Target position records
#####
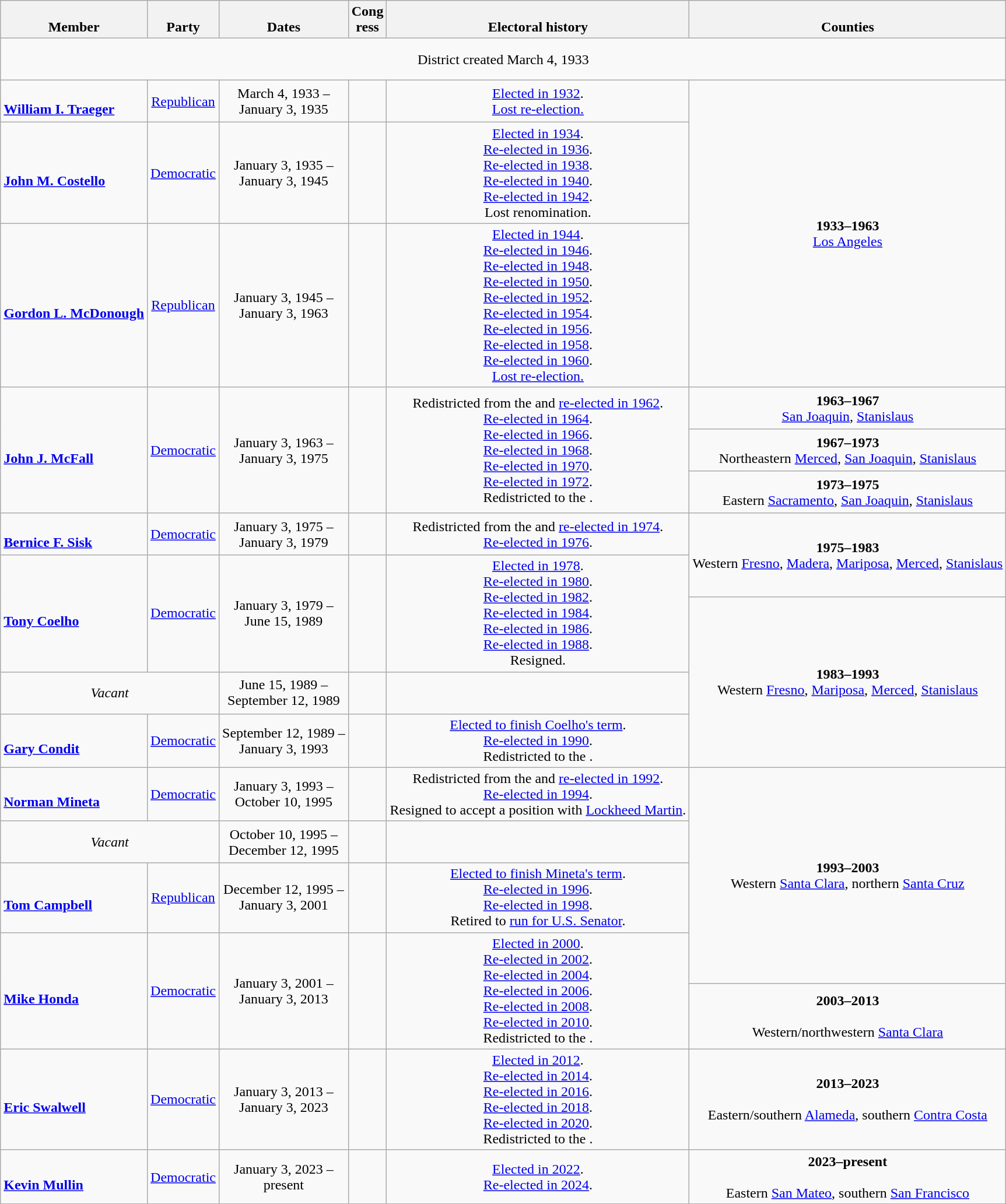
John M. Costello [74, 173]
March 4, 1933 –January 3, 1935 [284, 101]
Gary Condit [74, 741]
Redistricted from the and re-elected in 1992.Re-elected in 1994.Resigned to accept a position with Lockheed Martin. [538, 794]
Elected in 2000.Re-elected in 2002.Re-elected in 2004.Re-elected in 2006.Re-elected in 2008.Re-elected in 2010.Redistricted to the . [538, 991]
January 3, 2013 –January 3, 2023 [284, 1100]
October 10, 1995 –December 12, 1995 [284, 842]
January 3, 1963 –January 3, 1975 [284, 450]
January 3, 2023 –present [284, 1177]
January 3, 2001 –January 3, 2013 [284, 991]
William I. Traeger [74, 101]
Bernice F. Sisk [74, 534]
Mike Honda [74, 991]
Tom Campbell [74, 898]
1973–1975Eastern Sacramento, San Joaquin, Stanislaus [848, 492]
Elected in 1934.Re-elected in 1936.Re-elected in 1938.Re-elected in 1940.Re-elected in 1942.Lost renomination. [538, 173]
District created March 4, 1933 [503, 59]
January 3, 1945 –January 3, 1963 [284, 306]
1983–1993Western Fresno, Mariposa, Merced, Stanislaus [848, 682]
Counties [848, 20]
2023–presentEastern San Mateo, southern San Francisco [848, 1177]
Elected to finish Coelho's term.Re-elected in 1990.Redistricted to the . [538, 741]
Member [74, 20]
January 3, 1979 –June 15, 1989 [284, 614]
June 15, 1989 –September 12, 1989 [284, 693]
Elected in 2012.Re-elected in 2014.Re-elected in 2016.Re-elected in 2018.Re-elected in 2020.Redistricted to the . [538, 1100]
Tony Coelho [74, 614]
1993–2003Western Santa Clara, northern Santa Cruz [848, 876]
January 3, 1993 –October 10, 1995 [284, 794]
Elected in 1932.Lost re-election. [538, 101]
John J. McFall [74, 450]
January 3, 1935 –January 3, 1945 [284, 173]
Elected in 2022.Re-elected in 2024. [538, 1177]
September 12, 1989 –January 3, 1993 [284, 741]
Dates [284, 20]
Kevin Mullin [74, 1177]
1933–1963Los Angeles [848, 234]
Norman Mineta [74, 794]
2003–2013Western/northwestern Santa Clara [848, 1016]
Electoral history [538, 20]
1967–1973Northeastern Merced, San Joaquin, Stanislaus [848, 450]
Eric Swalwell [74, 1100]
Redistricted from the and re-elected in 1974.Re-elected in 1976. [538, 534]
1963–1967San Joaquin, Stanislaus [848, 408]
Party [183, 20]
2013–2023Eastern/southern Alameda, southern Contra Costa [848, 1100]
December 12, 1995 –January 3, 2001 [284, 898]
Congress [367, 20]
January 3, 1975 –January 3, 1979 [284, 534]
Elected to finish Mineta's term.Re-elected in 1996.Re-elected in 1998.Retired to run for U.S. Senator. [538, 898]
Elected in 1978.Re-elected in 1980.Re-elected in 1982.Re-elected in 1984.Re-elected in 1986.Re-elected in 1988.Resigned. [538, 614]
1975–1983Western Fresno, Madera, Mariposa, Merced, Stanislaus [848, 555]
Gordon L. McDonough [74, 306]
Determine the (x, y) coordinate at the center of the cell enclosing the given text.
#####
Give everything from the start of the lines down to and including the line with "Dates [284, 20]" as a JSON list of strings, one per line, skipping blank lines. Leave the pictures out.

Output of the task
[
  "John M. Costello [74, 173]",
  "March 4, 1933 –January 3, 1935 [284, 101]",
  "Gary Condit [74, 741]",
  "Redistricted from the and re-elected in 1992.Re-elected in 1994.Resigned to accept a position with Lockheed Martin. [538, 794]",
  "Elected in 2000.Re-elected in 2002.Re-elected in 2004.Re-elected in 2006.Re-elected in 2008.Re-elected in 2010.Redistricted to the . [538, 991]",
  "January 3, 2013 –January 3, 2023 [284, 1100]",
  "October 10, 1995 –December 12, 1995 [284, 842]",
  "January 3, 1963 –January 3, 1975 [284, 450]",
  "January 3, 2023 –present [284, 1177]",
  "January 3, 2001 –January 3, 2013 [284, 991]",
  "William I. Traeger [74, 101]",
  "Bernice F. Sisk [74, 534]",
  "Mike Honda [74, 991]",
  "Tom Campbell [74, 898]",
  "1973–1975Eastern Sacramento, San Joaquin, Stanislaus [848, 492]",
  "Elected in 1934.Re-elected in 1936.Re-elected in 1938.Re-elected in 1940.Re-elected in 1942.Lost renomination. [538, 173]",
  "District created March 4, 1933 [503, 59]",
  "January 3, 1945 –January 3, 1963 [284, 306]",
  "1983–1993Western Fresno, Mariposa, Merced, Stanislaus [848, 682]",
  "Counties [848, 20]",
  "2023–presentEastern San Mateo, southern San Francisco [848, 1177]",
  "Elected to finish Coelho's term.Re-elected in 1990.Redistricted to the . [538, 741]",
  "Member [74, 20]",
  "January 3, 1979 –June 15, 1989 [284, 614]",
  "June 15, 1989 –September 12, 1989 [284, 693]",
  "Elected in 2012.Re-elected in 2014.Re-elected in 2016.Re-elected in 2018.Re-elected in 2020.Redistricted to the . [538, 1100]",
  "Tony Coelho [74, 614]",
  "1993–2003Western Santa Clara, northern Santa Cruz [848, 876]",
  "January 3, 1993 –October 10, 1995 [284, 794]",
  "Elected in 1932.Lost re-election. [538, 101]",
  "John J. McFall [74, 450]",
  "January 3, 1935 –January 3, 1945 [284, 173]",
  "Elected in 2022.Re-elected in 2024. [538, 1177]",
  "September 12, 1989 –January 3, 1993 [284, 741]",
  "Dates [284, 20]"
]